#### To do
Look through the listing and locate every line containing the word "camera"; copy those lines.

#### The records
+---+

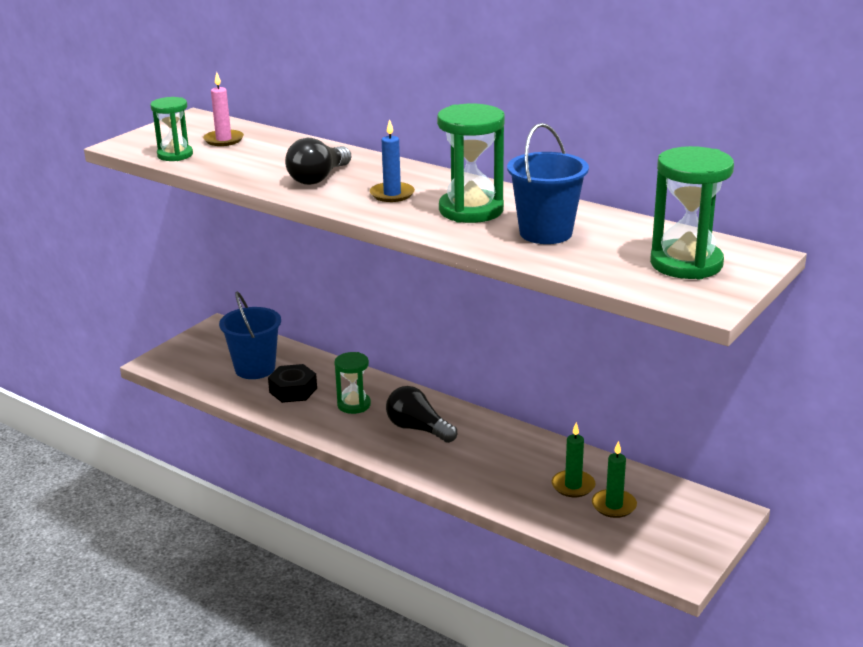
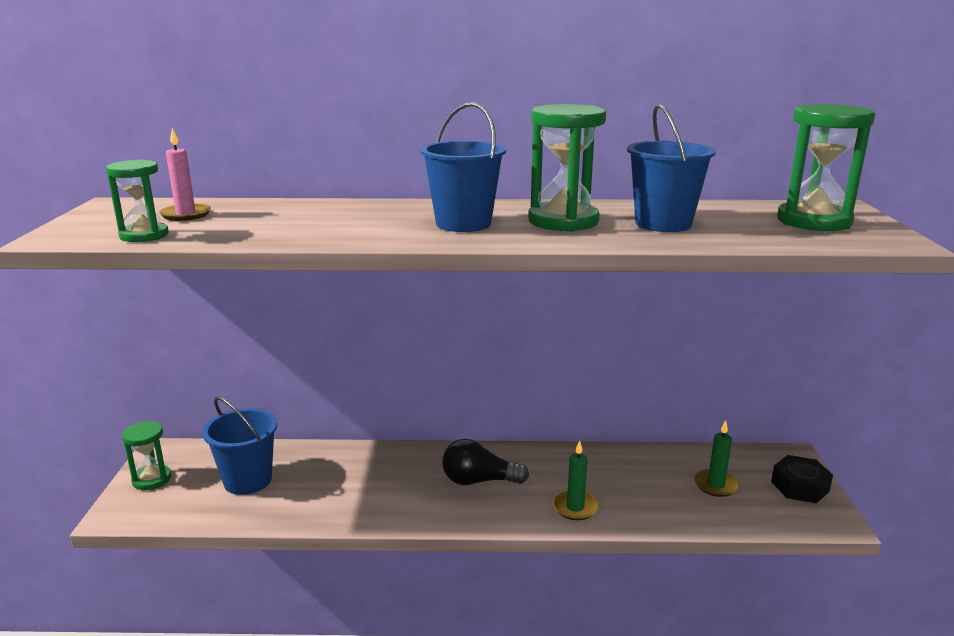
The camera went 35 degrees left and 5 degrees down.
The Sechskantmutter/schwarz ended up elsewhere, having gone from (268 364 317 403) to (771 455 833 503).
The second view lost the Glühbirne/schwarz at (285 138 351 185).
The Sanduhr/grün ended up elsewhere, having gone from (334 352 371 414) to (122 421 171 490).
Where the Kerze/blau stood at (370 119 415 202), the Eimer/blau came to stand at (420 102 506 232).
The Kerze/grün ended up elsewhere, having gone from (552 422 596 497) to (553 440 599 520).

+---+

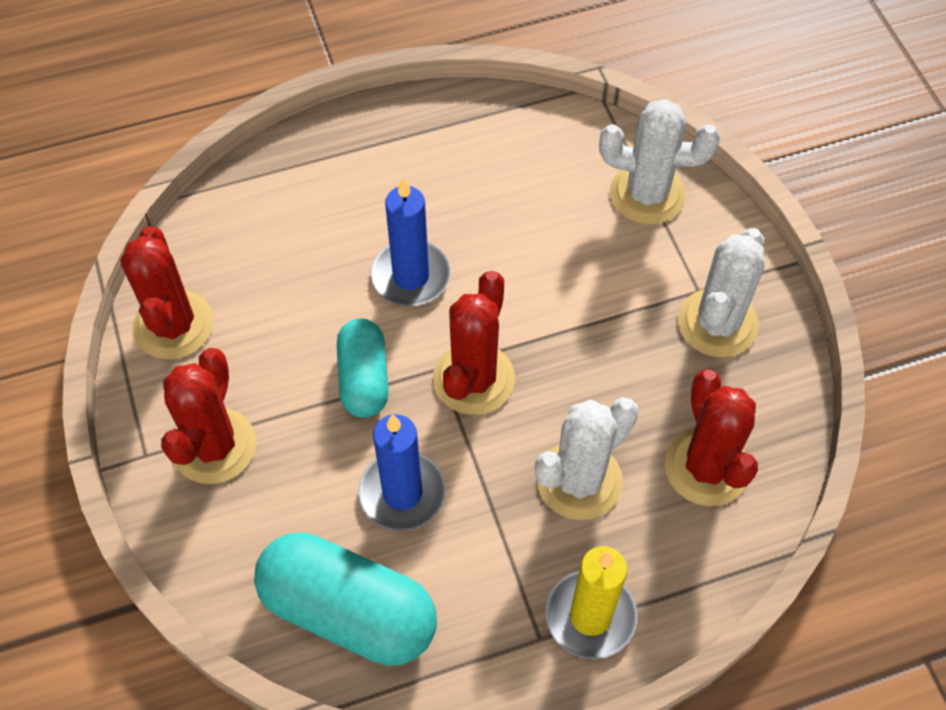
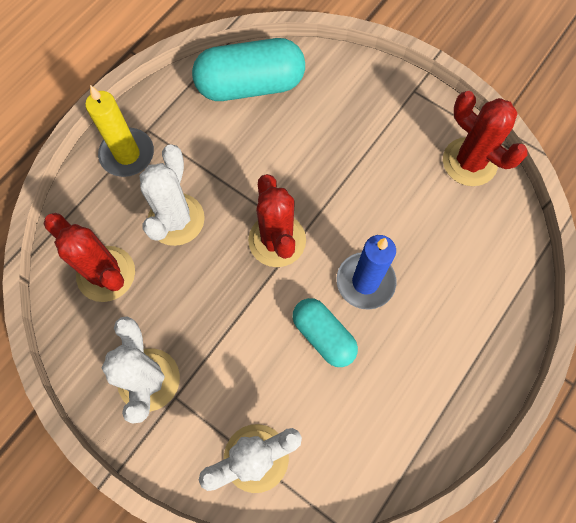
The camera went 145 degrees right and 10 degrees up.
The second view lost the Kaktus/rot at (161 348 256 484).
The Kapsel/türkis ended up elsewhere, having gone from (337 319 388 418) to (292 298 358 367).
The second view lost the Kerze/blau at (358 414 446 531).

+---+

#### Result
The camera went 35 degrees left and 5 degrees down.
The camera went 145 degrees right and 10 degrees up.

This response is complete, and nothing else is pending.